• [Task item]: Show every line of the data below that includes the word "black".

+++

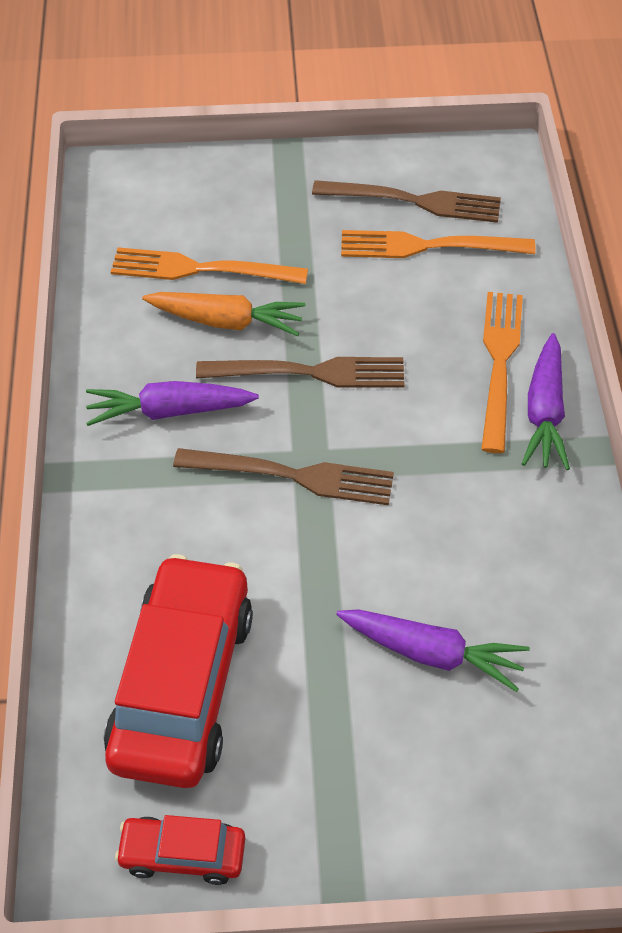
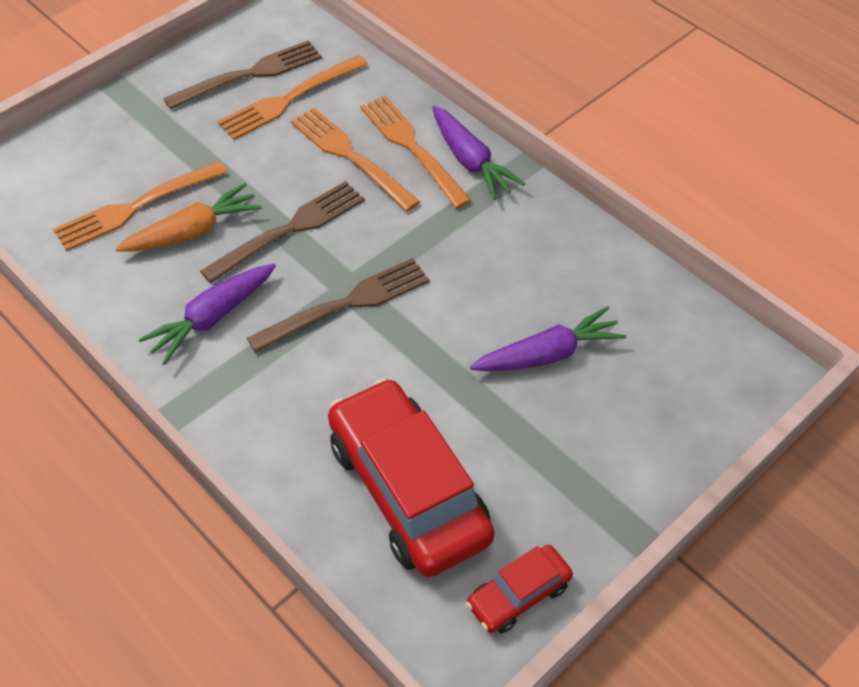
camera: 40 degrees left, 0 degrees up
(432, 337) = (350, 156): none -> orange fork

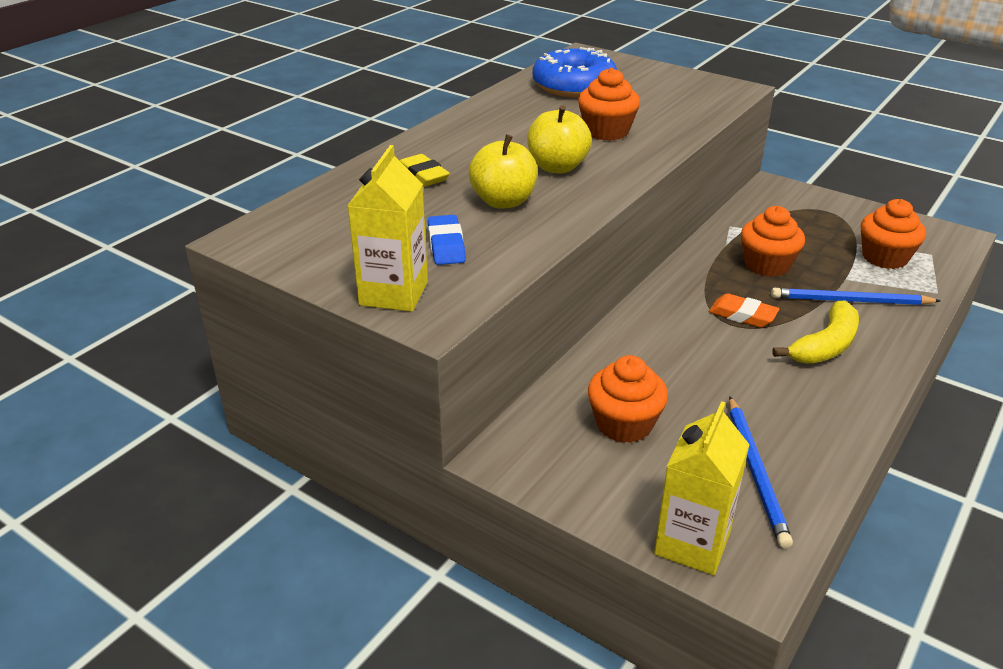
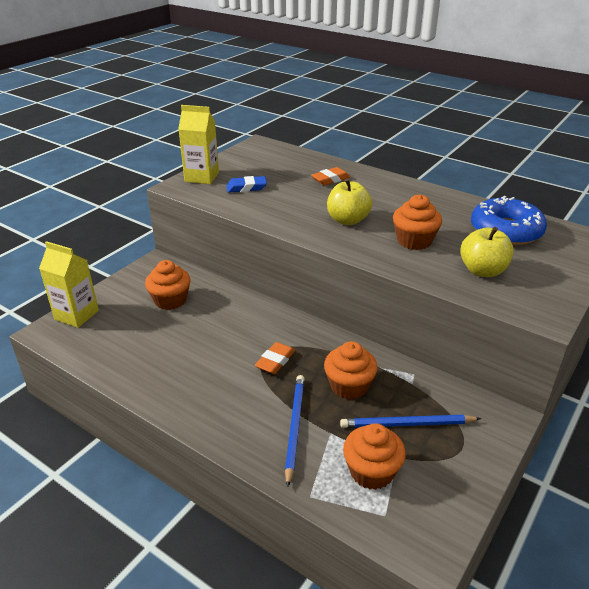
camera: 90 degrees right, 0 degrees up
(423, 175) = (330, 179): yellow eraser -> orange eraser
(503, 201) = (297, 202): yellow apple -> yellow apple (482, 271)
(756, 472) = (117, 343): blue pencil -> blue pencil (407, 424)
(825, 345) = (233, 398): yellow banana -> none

+++

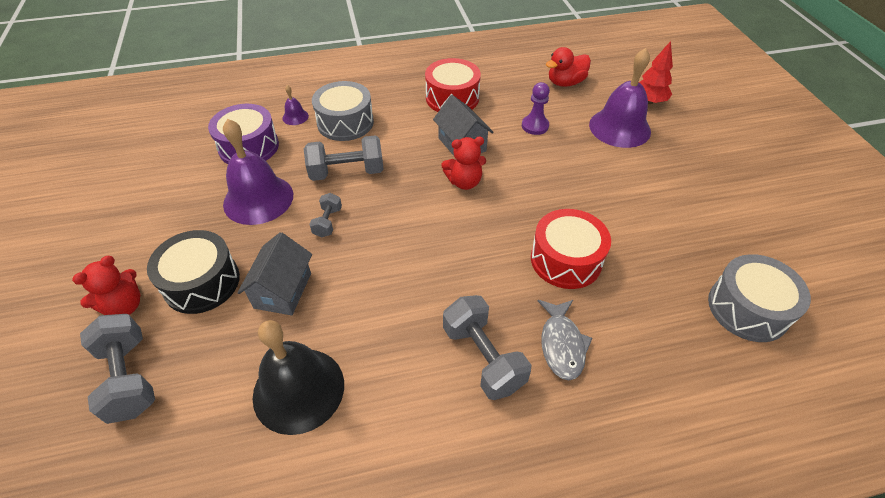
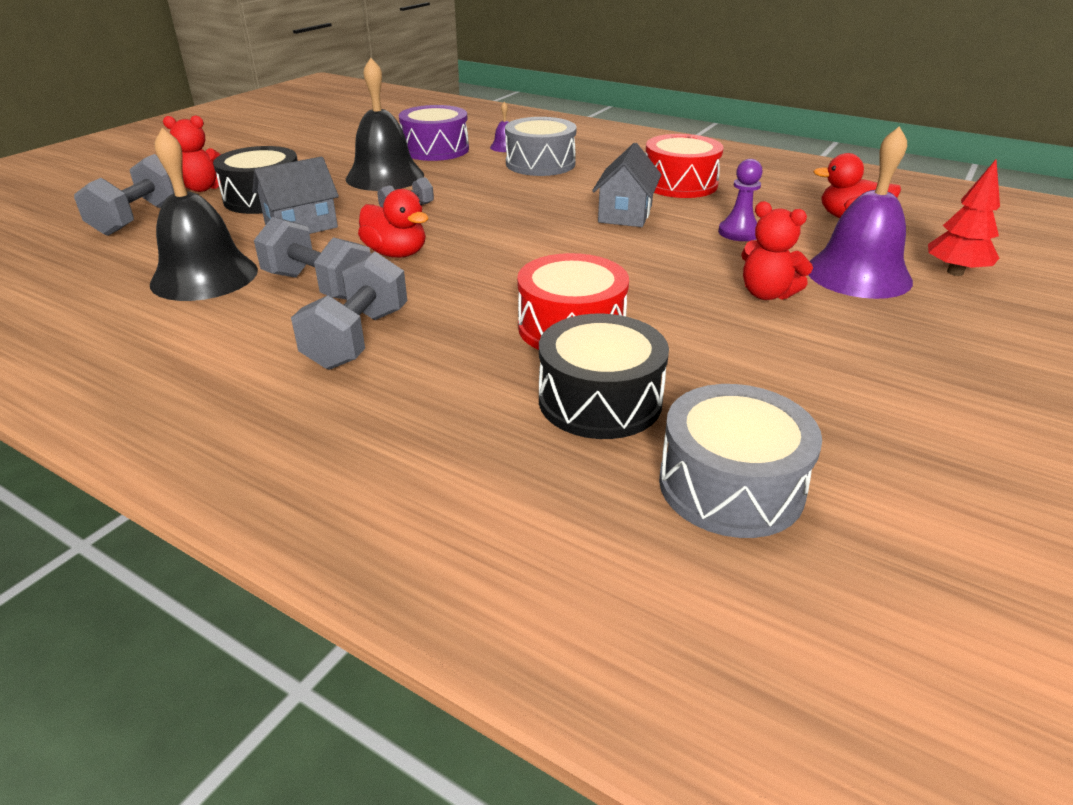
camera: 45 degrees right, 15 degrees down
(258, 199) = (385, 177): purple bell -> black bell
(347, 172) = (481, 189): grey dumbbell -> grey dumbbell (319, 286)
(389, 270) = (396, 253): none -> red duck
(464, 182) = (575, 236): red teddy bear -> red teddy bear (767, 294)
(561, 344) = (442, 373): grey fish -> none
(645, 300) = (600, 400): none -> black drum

+++

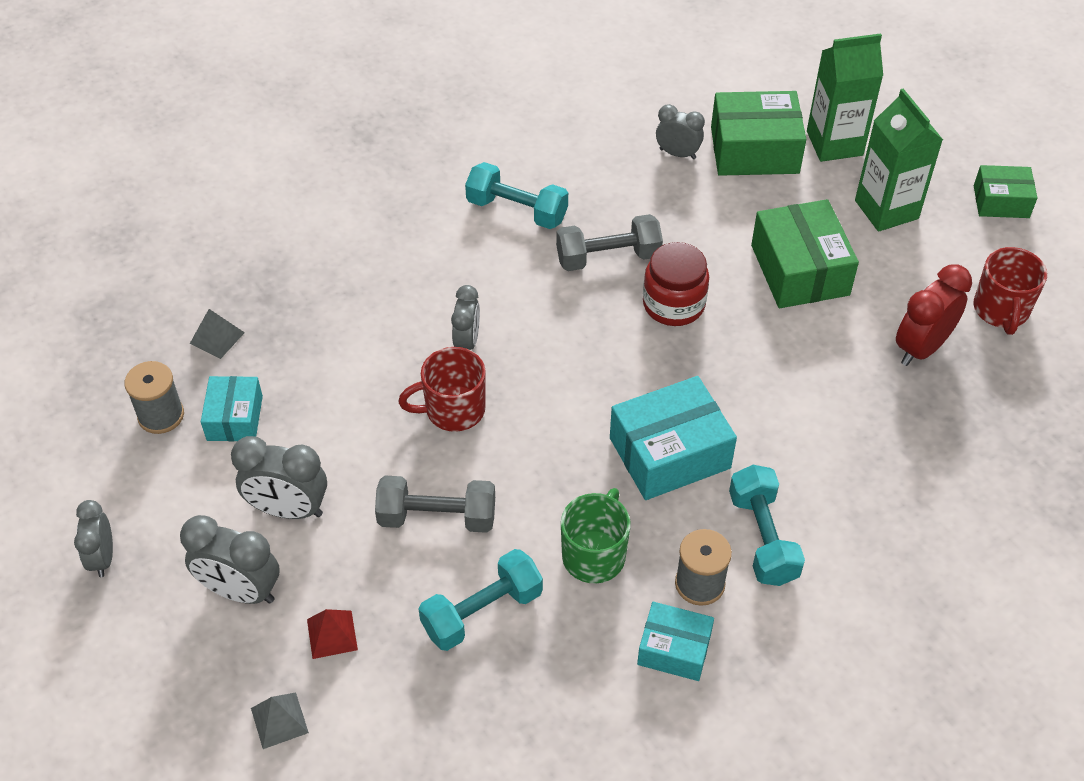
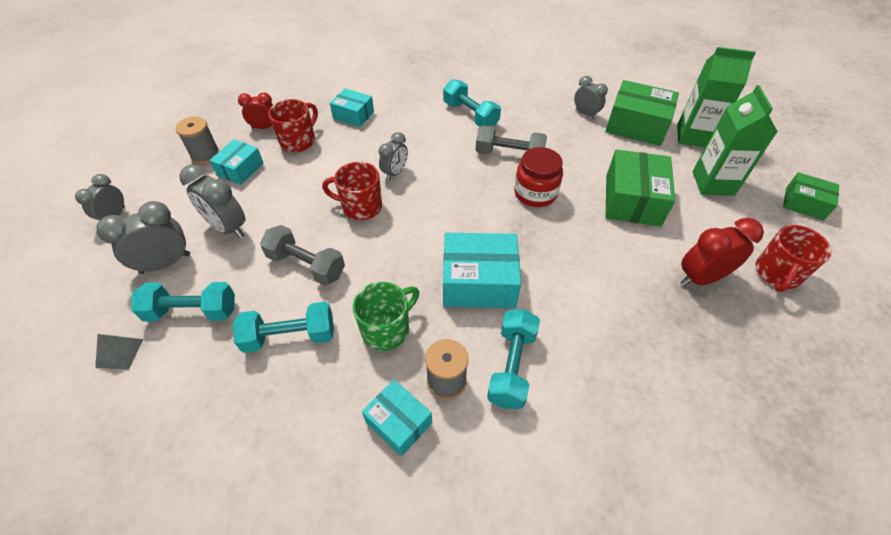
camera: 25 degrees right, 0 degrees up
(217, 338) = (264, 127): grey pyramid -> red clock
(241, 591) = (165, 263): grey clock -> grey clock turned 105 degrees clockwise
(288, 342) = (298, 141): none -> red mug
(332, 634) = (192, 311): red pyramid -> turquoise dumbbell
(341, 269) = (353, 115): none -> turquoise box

+++

• [Result for this task]:
(258, 199) = (385, 177): purple bell -> black bell
(645, 300) = (600, 400): none -> black drum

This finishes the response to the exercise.